Top of SOURCE RECORDS
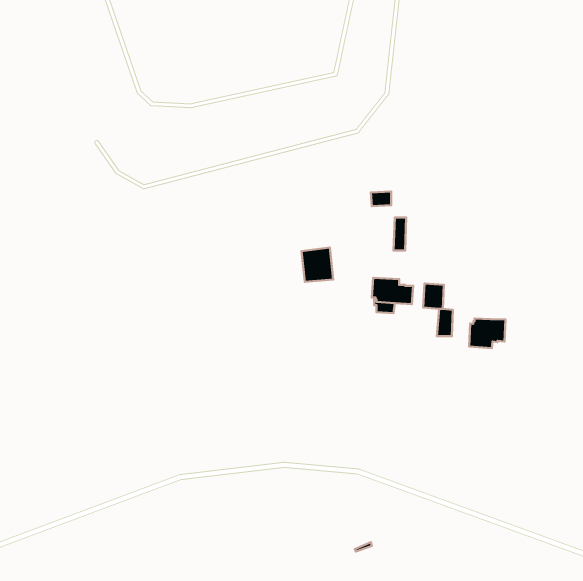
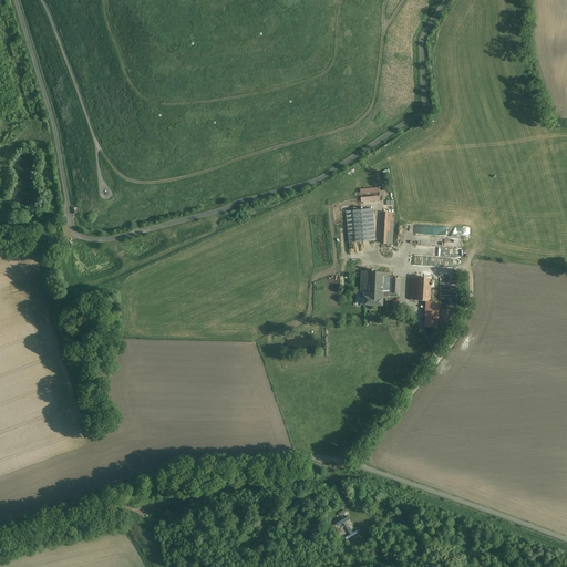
building: [301,248,333,282] -> [346,207,377,240]
building: [469,318,506,348] -> none

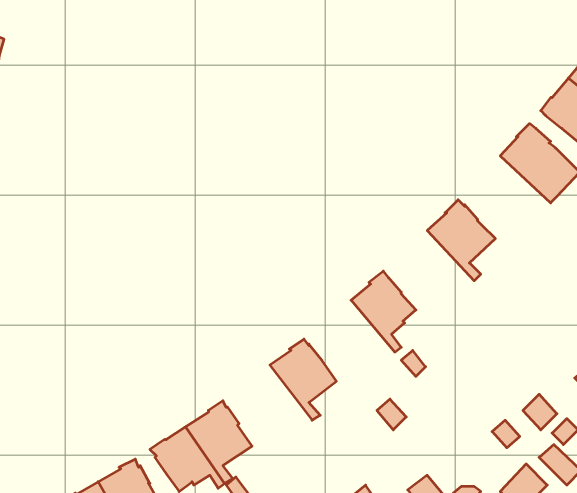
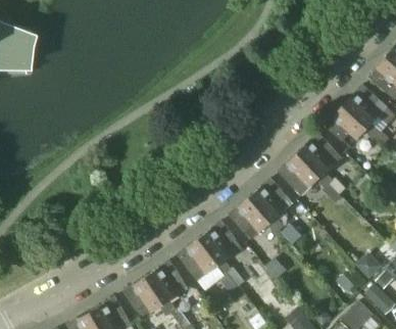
building: none -> [325,106,375,141]
building: none -> [278,153,327,195]
building: none -> [228,197,277,240]
building: none -> [177,238,243,302]

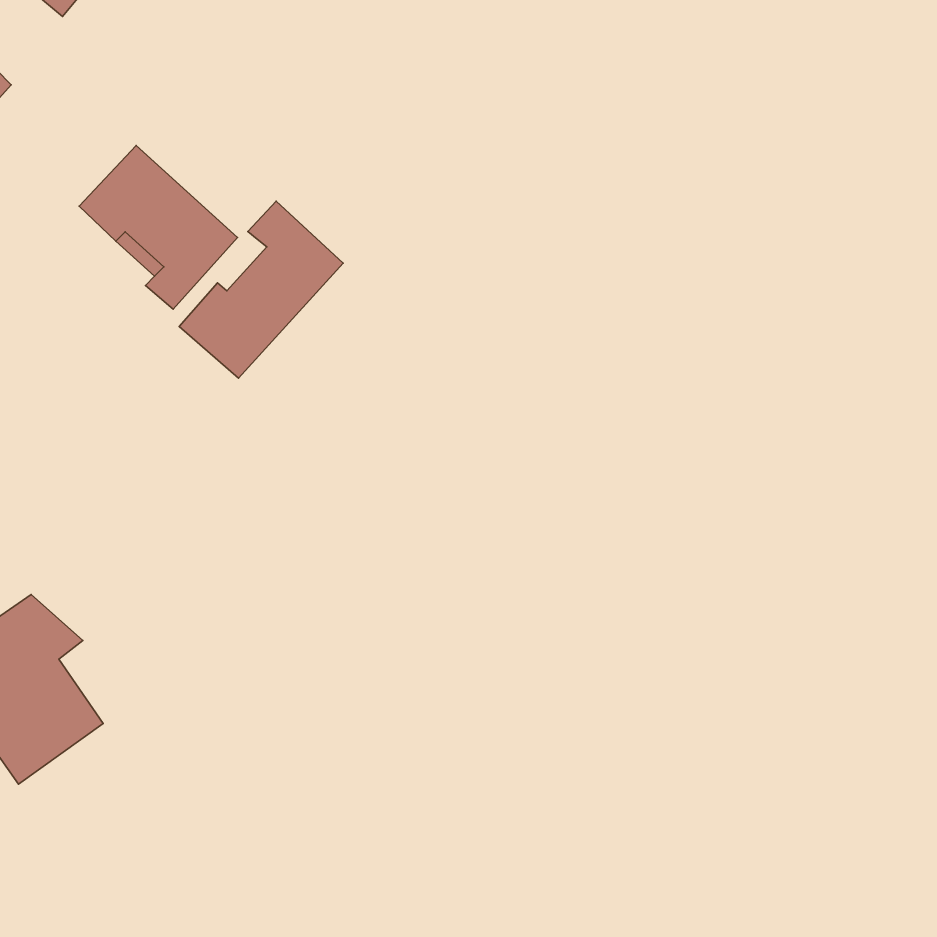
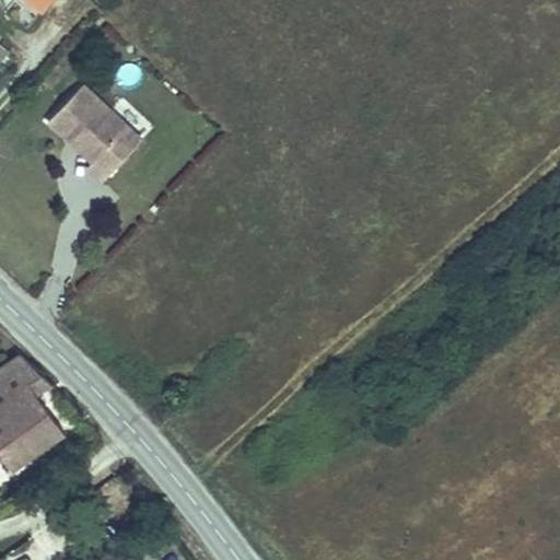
building: [179,201,343,378] -> none

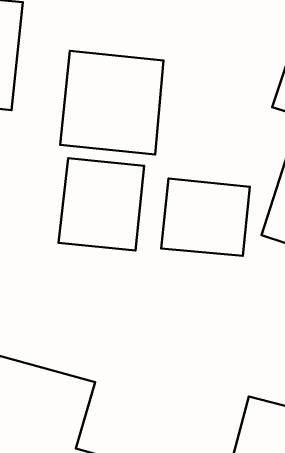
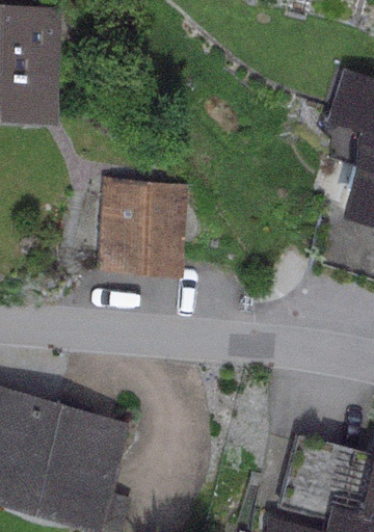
building: [60,51,164,155] -> none
building: [161,178,250,256] -> none

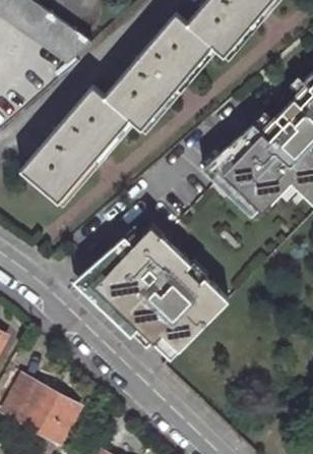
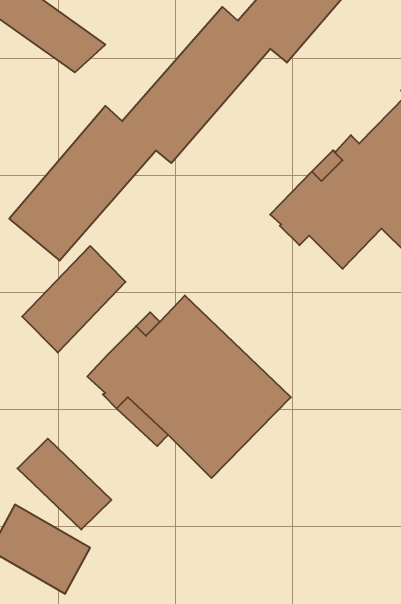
building: none -> [22,246,126,353]
building: none -> [17,439,111,530]

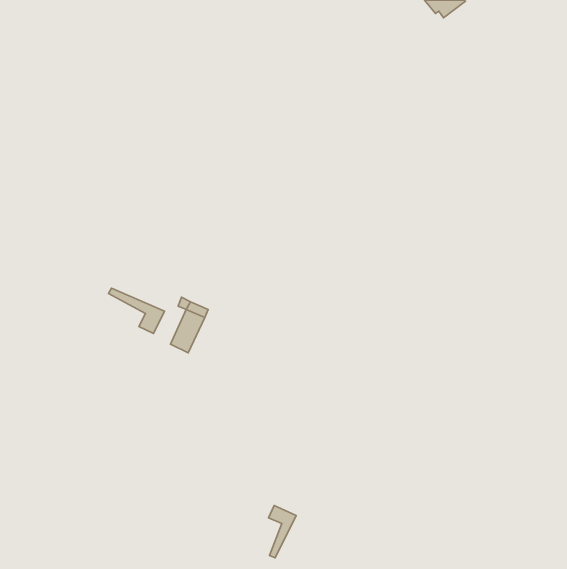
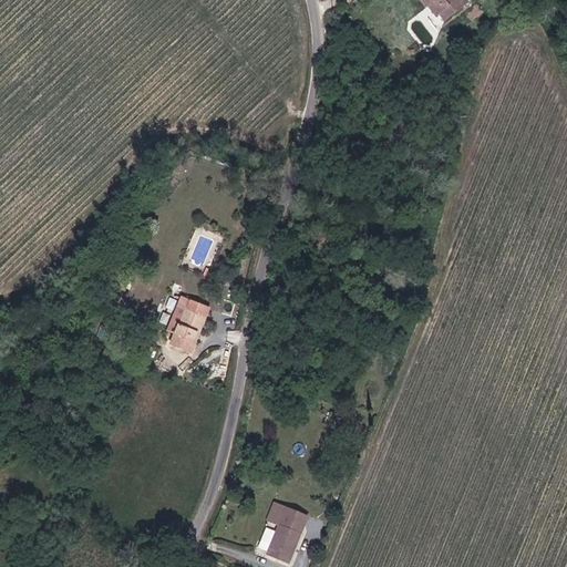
building: [109,288,164,334] -> none
building: none -> [274,513,308,561]

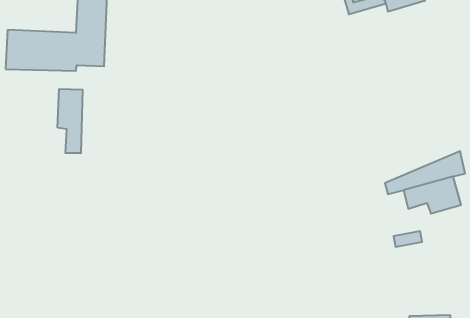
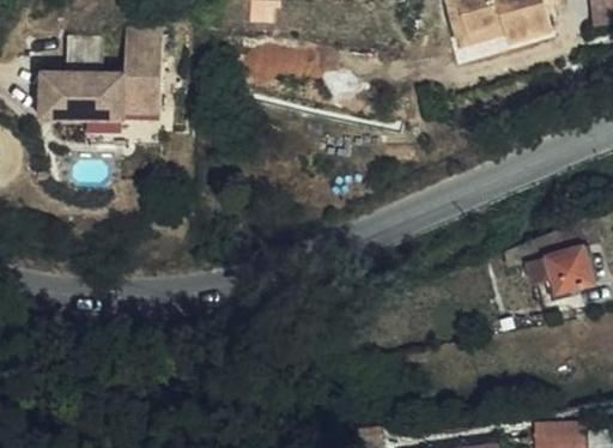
building: [58,89,83,153] -> none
Bottom of SOURCE RECORDS
# DIRECTIVE
Quote the entries in full. Any image among them is to be omitted from the copy.

# EXERCISE RESULT
building: [301,248,333,282] -> [346,207,377,240]
building: [469,318,506,348] -> none

building: none -> [325,106,375,141]
building: none -> [278,153,327,195]
building: none -> [228,197,277,240]
building: none -> [177,238,243,302]

building: [179,201,343,378] -> none

building: [60,51,164,155] -> none
building: [161,178,250,256] -> none

building: none -> [22,246,126,353]
building: none -> [17,439,111,530]

building: [109,288,164,334] -> none
building: none -> [274,513,308,561]

building: [58,89,83,153] -> none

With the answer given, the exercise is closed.